Your goal =
Every entry needs to be written out again exactly, with its pictures removed.

[Spatial reasoning data]

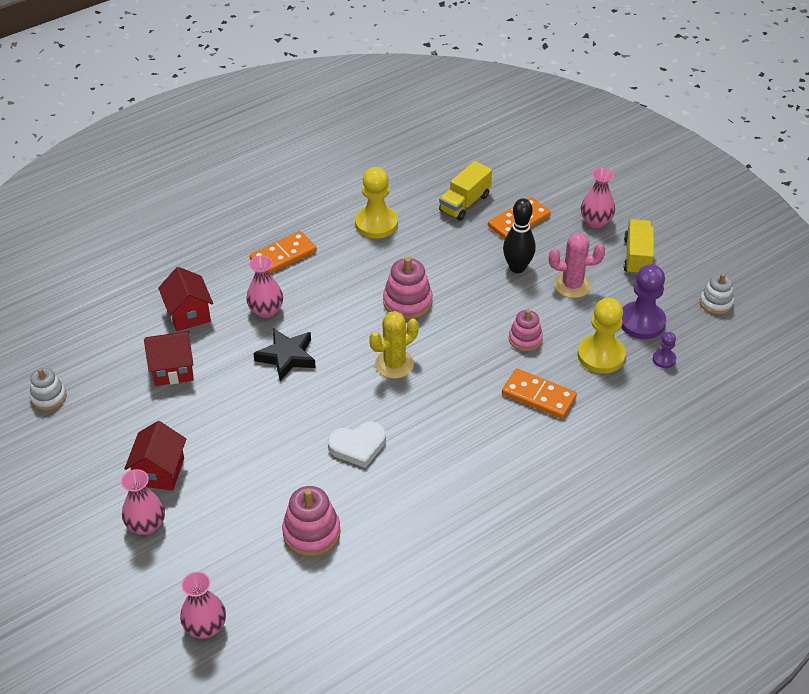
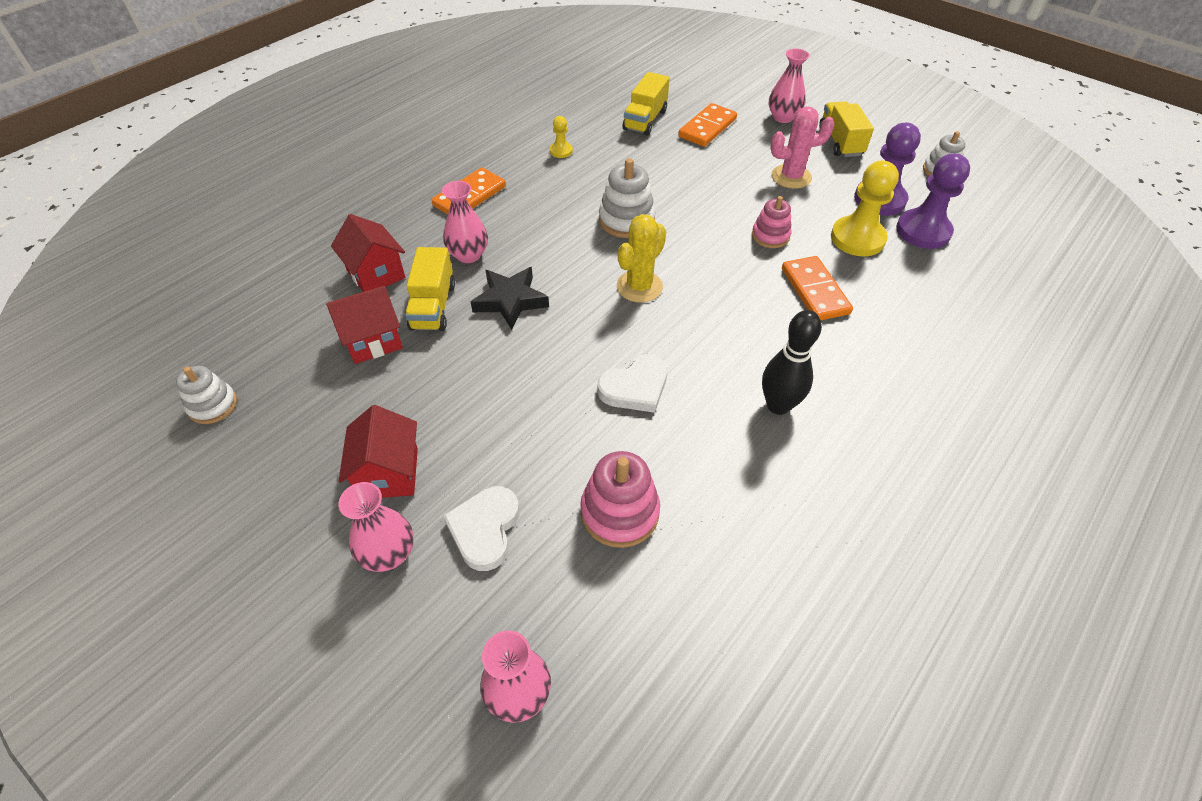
camera: 15 degrees left, 5 degrees up
(215, 523) = (485, 529): none -> white heart
(225, 350) = (433, 306): none -> yellow truck
(376, 223) = (561, 151): yellow pawn -> yellow pawn, size x0.49
(407, 302) = (626, 220): pink stacking toy -> white stacking toy
(517, 267) = (727, 169): black bowling pin -> black bowling pin (778, 405)
(538, 396) = (815, 291): orange domino -> orange domino turned 60 degrees clockwise
(664, 359) = (923, 231): purple pawn -> purple pawn, size x2.05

Result below =
camera: 15 degrees left, 5 degrees up
(215, 523) = (485, 529): none -> white heart
(225, 350) = (433, 306): none -> yellow truck
(376, 223) = (561, 151): yellow pawn -> yellow pawn, size x0.49
(407, 302) = (626, 220): pink stacking toy -> white stacking toy
(517, 267) = (727, 169): black bowling pin -> black bowling pin (778, 405)
(538, 396) = (815, 291): orange domino -> orange domino turned 60 degrees clockwise
(664, 359) = (923, 231): purple pawn -> purple pawn, size x2.05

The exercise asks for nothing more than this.